## DIRECTIVE
Write the entries out again exactly as they stand, but without the pictures.

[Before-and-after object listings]

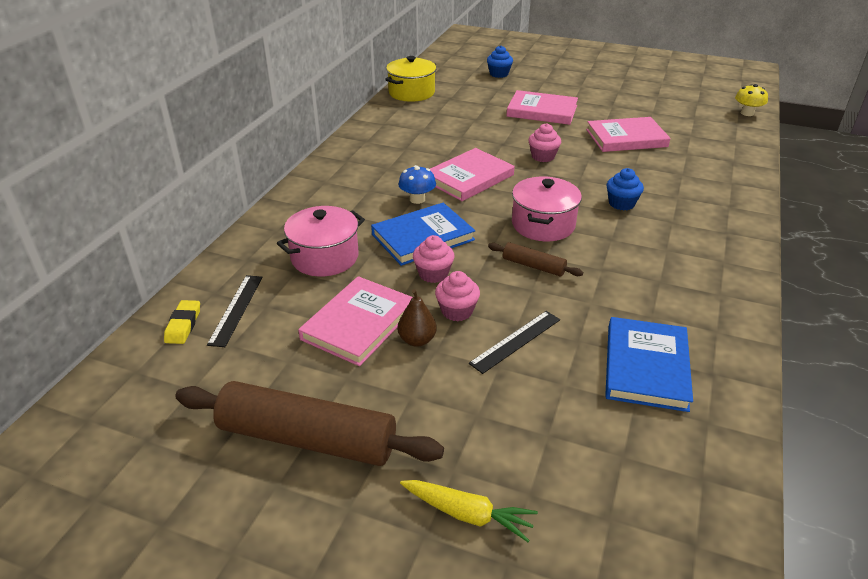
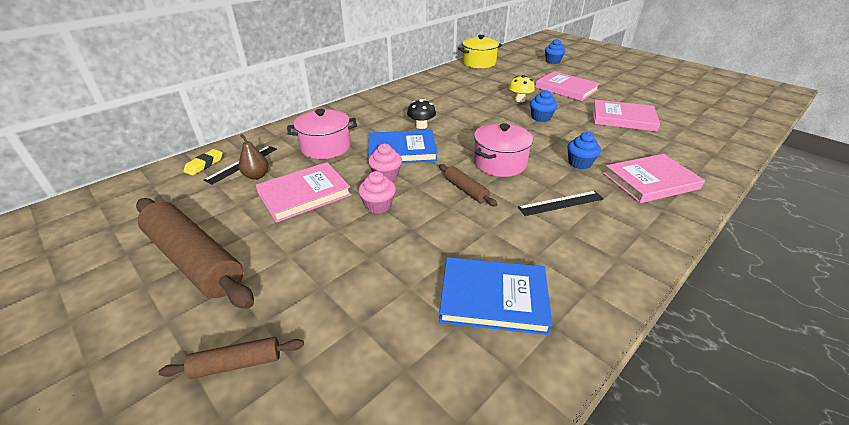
camera: 25 degrees right, 0 degrees up
(417, 199) = (421, 126): blue mushroom -> black mushroom
(417, 340) = (331, 217): brown pear -> brown pear (256, 176)
(467, 514) = (237, 363): yellow carrot -> brown rolling pin
(469, 178) = (471, 120): pink book -> pink book (650, 181)
(515, 341) = (401, 240): black ruler -> black ruler (561, 203)
(543, 156) = (540, 118): pink cupcake -> blue cupcake
(646, 367) = (493, 298): blue book -> blue book turned 60 degrees clockwise
(747, 113) = (756, 121): yellow mushroom -> yellow mushroom (519, 100)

## EXERCISE SOLUTION
camera: 25 degrees right, 0 degrees up
(417, 199) = (421, 126): blue mushroom -> black mushroom
(417, 340) = (331, 217): brown pear -> brown pear (256, 176)
(467, 514) = (237, 363): yellow carrot -> brown rolling pin
(469, 178) = (471, 120): pink book -> pink book (650, 181)
(515, 341) = (401, 240): black ruler -> black ruler (561, 203)
(543, 156) = (540, 118): pink cupcake -> blue cupcake
(646, 367) = (493, 298): blue book -> blue book turned 60 degrees clockwise
(747, 113) = (756, 121): yellow mushroom -> yellow mushroom (519, 100)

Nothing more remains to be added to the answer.